=== Recorded information ===

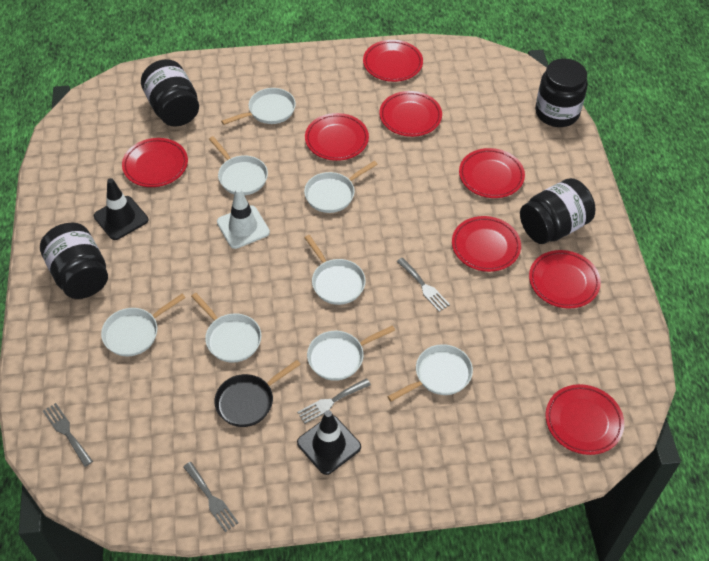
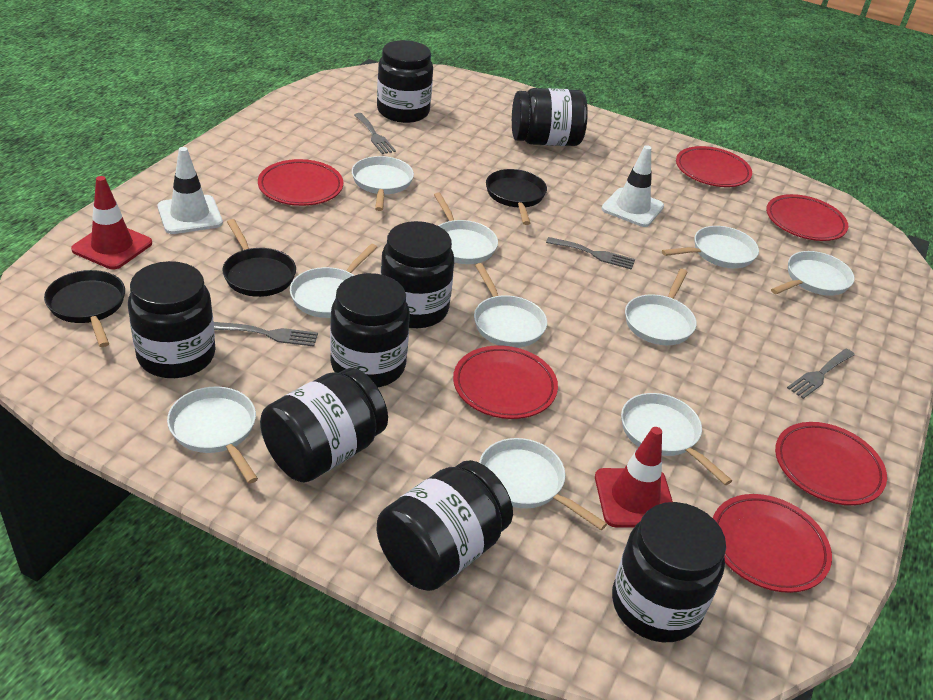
black jar: 4 -> 8
black pan: 1 -> 3
black traffic cone: 2 -> 0
red plate: 8 -> 6
red traffic cone: 0 -> 2
white pan: 8 -> 10
white traffic cone: 1 -> 2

===

> **Exercise prompt**: Print exactly the line containing "black traffic cone: 2 -> 0" and every line after it through the end of the records above, and nothing else.

> **Result of the exercise**:
black traffic cone: 2 -> 0
red plate: 8 -> 6
red traffic cone: 0 -> 2
white pan: 8 -> 10
white traffic cone: 1 -> 2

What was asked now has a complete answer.